- Task objective -
Out of the listing below, copy every line that carries the string "plus".

- Material provided -
:::::
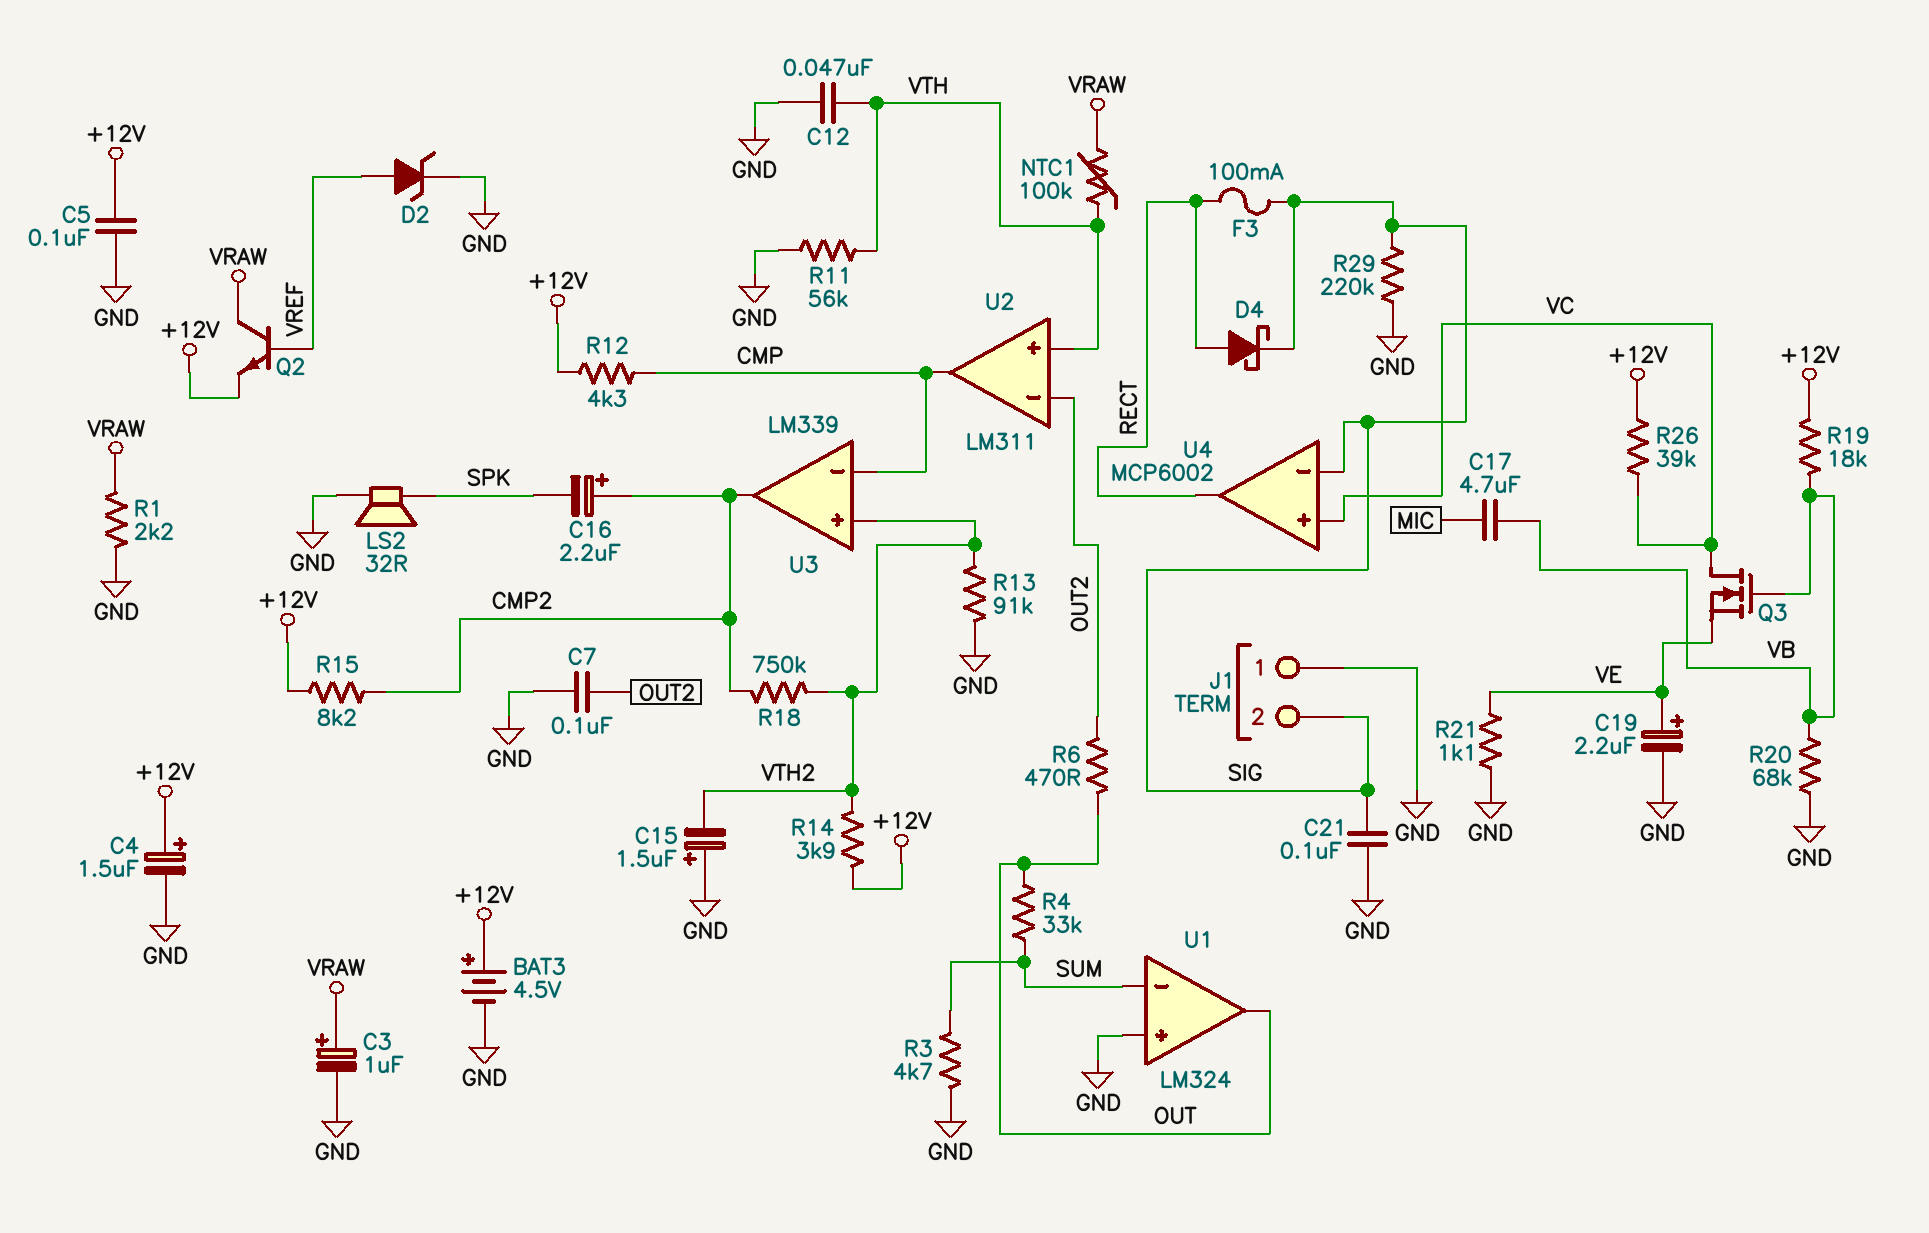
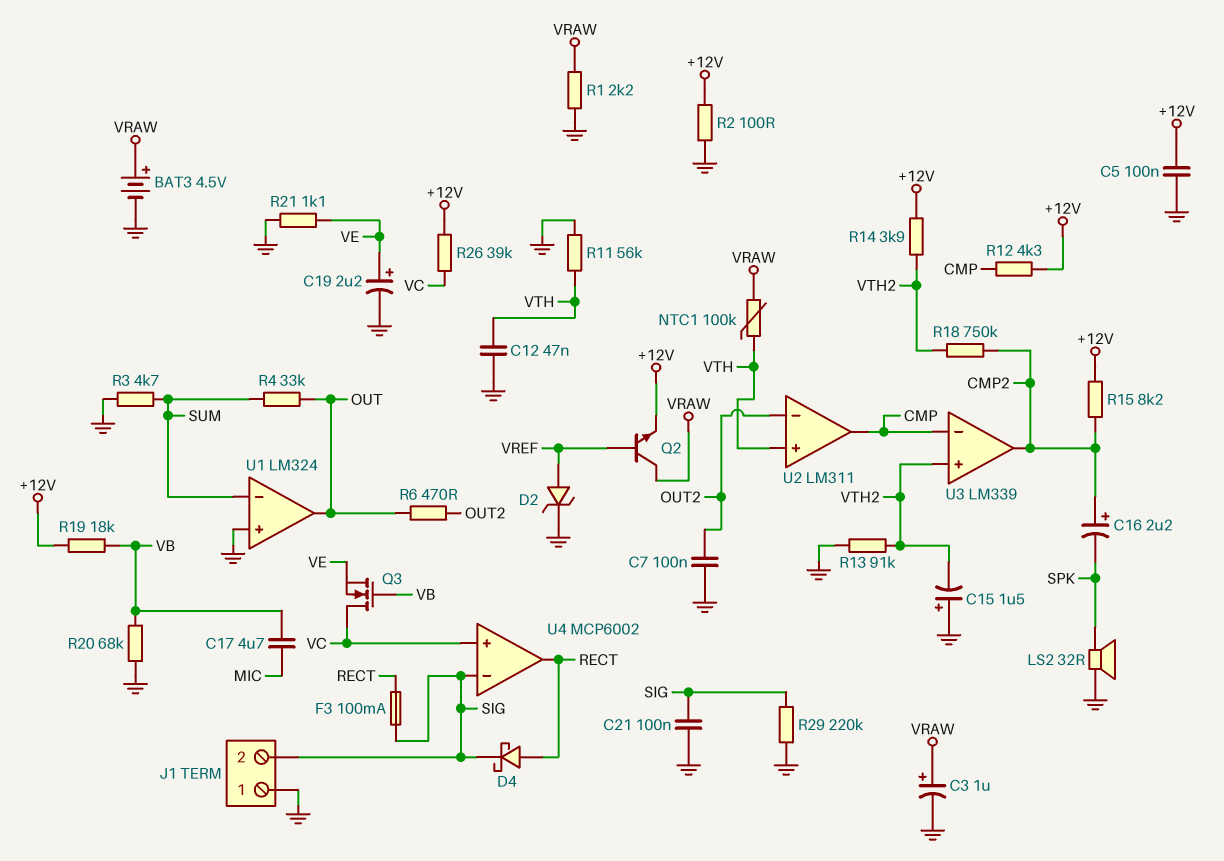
BAT3: 4.5V (plus +12V, minus GND) -> 4.5V (plus VRAW, minus GND)
C4: 1.5uF (plus +12V, minus GND) -> none
R2: none -> 100 (+12V, GND)

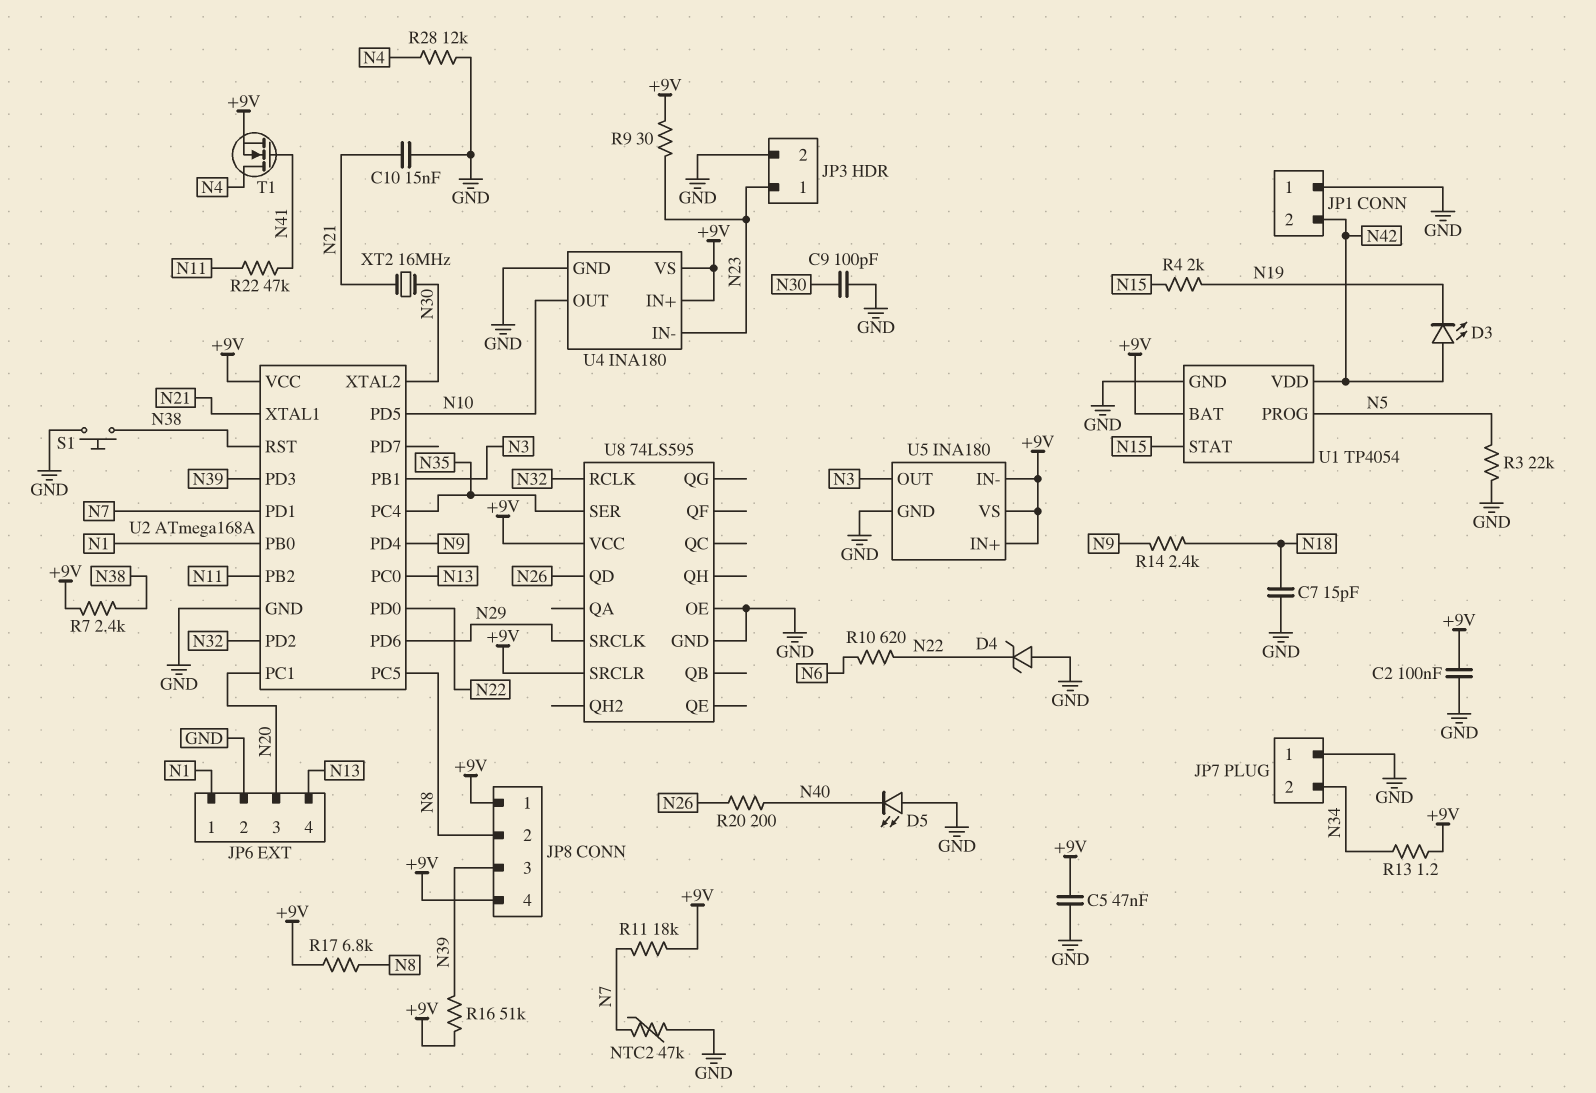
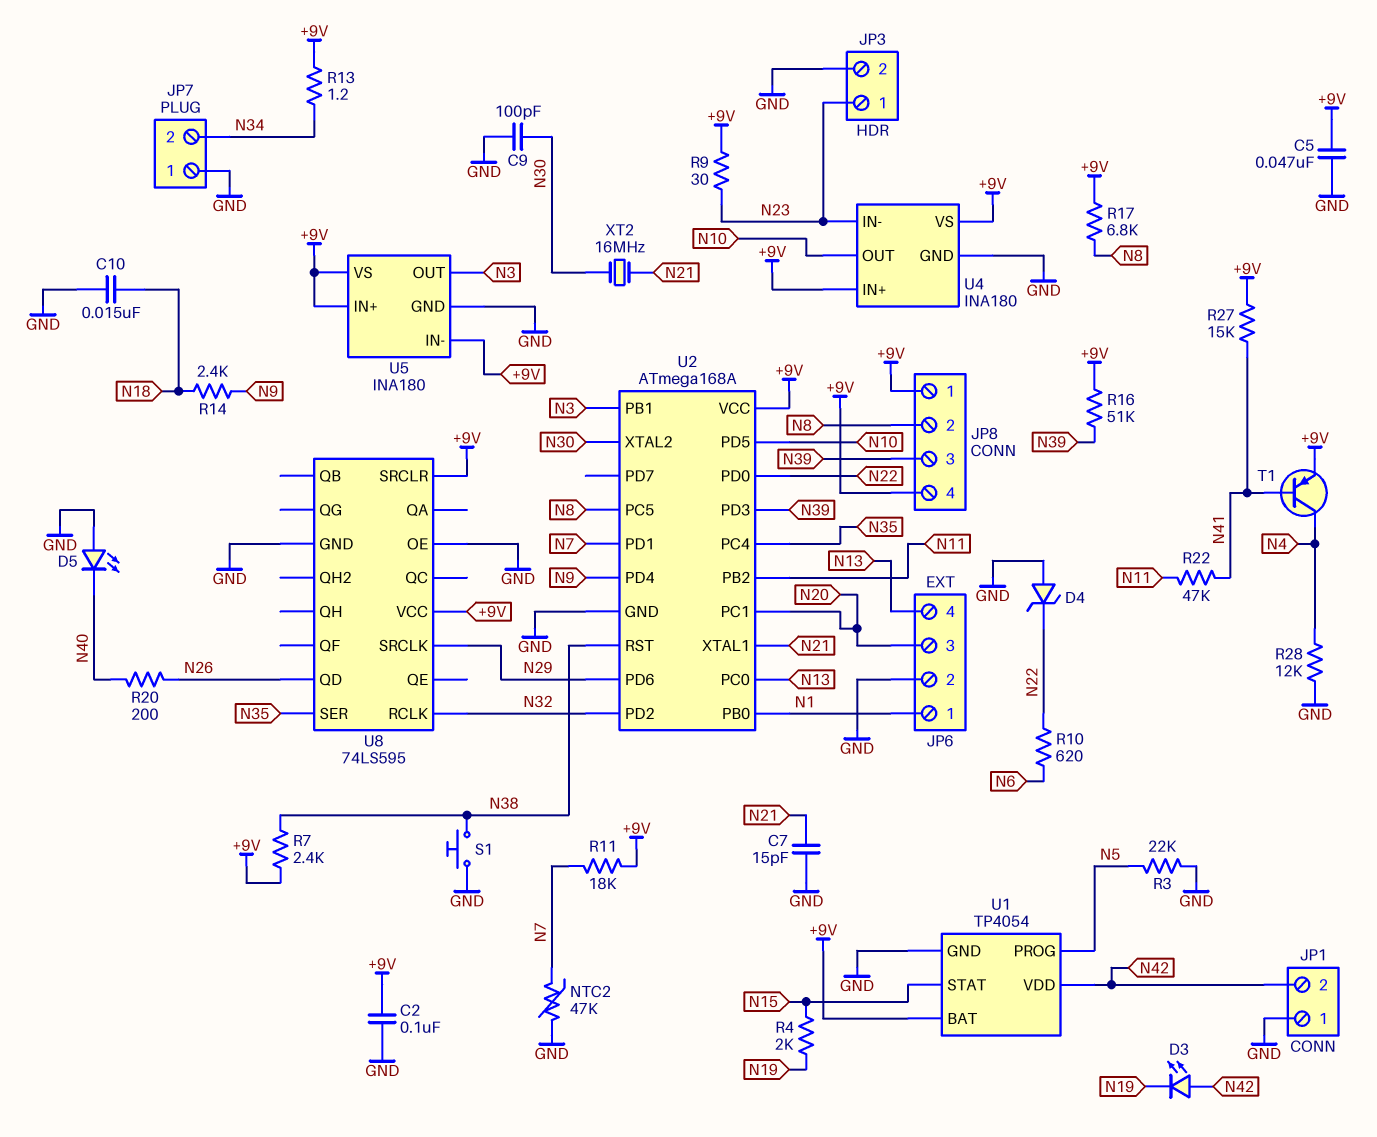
C7: 15pF (GND, N18) -> 15pF (GND, N21)
C10: 15nF (GND, N21) -> 15nF (GND, N18)
R27: none -> 15k (+9V, N41)
T1: NMOS (G N41, D N4, S +9V) -> PNP (B N41, C N4, E +9V)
:::::
- Result of the task -
BAT3: 4.5V (plus +12V, minus GND) -> 4.5V (plus VRAW, minus GND)
C4: 1.5uF (plus +12V, minus GND) -> none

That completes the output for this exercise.